[Material for this exercise — start]

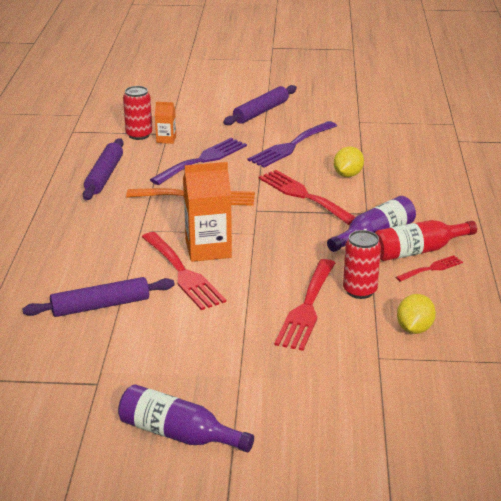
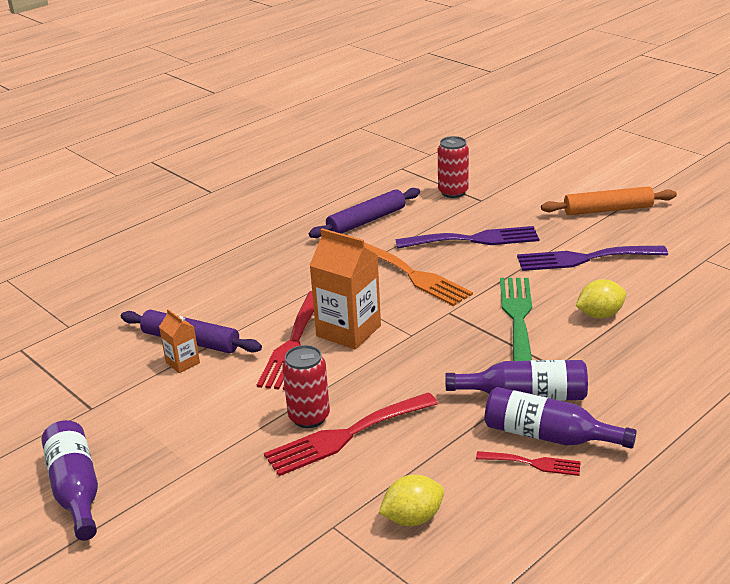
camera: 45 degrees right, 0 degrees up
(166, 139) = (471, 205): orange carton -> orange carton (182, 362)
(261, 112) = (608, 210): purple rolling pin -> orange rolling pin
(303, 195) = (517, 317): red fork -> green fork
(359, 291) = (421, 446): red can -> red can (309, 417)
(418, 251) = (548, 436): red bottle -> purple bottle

[Material for this exercise — finish]
[Material for this exercise — start]

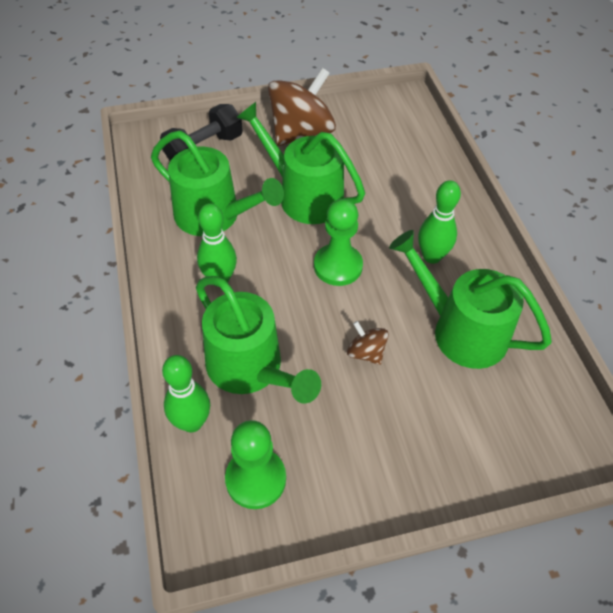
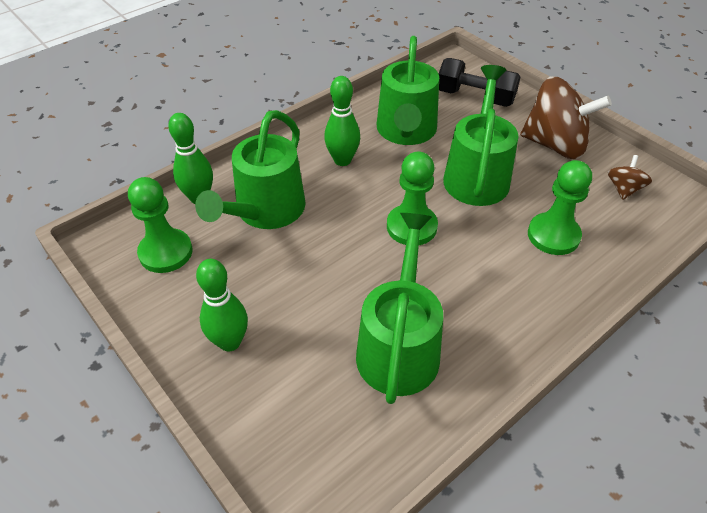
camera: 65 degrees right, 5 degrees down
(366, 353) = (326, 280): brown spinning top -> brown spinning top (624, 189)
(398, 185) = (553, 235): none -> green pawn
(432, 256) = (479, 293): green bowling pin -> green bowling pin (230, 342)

[Material for this exercise — finish]

Problem details | All that is needed is the exact run of lines above from the line containing "camera: 45 degrees right, 0 degrees up" through the line containing "(418, 251) = (548, 436): red", both of them included.

Written answer |
camera: 45 degrees right, 0 degrees up
(166, 139) = (471, 205): orange carton -> orange carton (182, 362)
(261, 112) = (608, 210): purple rolling pin -> orange rolling pin
(303, 195) = (517, 317): red fork -> green fork
(359, 291) = (421, 446): red can -> red can (309, 417)
(418, 251) = (548, 436): red bottle -> purple bottle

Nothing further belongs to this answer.